__Dataset content__
____________

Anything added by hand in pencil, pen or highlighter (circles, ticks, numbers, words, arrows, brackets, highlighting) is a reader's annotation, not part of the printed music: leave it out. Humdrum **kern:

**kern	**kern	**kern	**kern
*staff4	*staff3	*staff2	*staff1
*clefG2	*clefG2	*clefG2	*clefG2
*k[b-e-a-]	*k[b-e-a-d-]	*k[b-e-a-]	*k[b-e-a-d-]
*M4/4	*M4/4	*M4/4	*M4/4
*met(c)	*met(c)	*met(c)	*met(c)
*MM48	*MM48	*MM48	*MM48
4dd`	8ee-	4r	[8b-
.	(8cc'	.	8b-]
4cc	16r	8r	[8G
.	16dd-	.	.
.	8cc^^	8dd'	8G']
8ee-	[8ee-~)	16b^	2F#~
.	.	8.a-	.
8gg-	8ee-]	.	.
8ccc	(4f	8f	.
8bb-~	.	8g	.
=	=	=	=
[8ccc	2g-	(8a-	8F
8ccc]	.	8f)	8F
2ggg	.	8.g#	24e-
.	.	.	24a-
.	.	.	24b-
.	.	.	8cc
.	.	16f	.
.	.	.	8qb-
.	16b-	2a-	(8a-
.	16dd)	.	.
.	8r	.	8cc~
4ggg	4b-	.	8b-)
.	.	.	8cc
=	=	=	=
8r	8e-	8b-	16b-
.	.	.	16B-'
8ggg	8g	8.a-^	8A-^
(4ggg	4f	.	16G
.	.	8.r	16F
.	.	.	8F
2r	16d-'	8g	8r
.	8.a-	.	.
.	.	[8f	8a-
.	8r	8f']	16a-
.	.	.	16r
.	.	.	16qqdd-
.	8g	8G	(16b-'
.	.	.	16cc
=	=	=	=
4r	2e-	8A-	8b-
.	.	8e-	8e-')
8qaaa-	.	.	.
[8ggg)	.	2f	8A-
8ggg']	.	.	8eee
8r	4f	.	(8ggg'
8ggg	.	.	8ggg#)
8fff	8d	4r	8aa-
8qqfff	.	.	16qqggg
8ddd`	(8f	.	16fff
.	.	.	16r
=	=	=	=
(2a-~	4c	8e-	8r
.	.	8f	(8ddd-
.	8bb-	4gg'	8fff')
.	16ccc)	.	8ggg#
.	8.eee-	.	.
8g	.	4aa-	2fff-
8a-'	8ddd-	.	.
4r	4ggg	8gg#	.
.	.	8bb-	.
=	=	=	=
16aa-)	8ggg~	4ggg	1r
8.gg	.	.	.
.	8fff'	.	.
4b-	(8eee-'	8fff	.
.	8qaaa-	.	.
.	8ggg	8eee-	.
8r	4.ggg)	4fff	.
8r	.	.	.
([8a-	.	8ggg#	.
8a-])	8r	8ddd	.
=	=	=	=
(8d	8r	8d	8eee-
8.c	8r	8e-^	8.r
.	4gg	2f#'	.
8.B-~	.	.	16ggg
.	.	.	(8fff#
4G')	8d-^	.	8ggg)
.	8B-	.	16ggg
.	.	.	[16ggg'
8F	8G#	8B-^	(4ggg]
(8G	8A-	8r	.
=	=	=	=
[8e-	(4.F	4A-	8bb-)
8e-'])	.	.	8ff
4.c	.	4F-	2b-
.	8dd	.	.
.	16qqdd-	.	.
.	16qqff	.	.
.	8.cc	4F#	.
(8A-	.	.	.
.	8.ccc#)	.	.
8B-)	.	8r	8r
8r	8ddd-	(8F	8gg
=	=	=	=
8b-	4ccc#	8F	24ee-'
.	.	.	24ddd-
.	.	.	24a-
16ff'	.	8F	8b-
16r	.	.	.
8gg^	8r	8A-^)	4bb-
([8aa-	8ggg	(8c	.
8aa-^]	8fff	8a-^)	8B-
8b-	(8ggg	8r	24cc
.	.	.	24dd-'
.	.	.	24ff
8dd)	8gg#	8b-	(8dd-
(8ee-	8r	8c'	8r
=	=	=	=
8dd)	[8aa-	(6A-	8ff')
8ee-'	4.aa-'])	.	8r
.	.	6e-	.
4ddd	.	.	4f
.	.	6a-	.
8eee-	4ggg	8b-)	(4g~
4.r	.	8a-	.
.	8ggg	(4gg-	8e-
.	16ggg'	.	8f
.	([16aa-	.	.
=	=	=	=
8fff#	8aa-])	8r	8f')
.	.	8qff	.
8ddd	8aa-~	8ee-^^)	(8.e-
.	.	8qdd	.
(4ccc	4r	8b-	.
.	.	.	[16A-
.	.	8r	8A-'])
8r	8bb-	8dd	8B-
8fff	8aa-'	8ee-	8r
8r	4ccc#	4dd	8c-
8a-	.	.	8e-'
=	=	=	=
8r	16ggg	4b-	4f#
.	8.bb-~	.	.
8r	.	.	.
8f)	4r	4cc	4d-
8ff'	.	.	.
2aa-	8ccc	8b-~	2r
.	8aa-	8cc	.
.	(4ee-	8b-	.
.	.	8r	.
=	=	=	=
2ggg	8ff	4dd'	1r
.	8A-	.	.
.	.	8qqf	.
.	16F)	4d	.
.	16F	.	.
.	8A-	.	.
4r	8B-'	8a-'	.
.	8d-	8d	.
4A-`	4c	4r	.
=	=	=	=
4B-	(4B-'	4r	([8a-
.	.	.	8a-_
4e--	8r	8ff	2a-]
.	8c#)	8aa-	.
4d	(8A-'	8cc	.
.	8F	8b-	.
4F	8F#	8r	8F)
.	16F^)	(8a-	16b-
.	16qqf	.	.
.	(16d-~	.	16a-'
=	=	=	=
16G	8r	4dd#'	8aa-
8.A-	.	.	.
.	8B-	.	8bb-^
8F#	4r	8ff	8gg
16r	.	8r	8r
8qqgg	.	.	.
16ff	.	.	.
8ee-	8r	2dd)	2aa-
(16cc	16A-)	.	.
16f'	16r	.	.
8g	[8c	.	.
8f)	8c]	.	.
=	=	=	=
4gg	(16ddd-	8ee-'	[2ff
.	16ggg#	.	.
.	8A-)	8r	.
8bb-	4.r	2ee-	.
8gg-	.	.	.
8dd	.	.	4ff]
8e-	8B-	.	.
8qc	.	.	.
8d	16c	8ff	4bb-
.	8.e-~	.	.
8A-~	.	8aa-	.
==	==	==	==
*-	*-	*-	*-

____________

__Instructions for the task__
Pull out every line of the records that contains the word "kern".

__Reply__
Anything added by hand in pencil, pen or highlighter (circles, ticks, numbers, words, arrows, brackets, highlighting) is a reader's annotation, not part of the printed music: leave it out. Humdrum **kern:
**kern	**kern	**kern	**kern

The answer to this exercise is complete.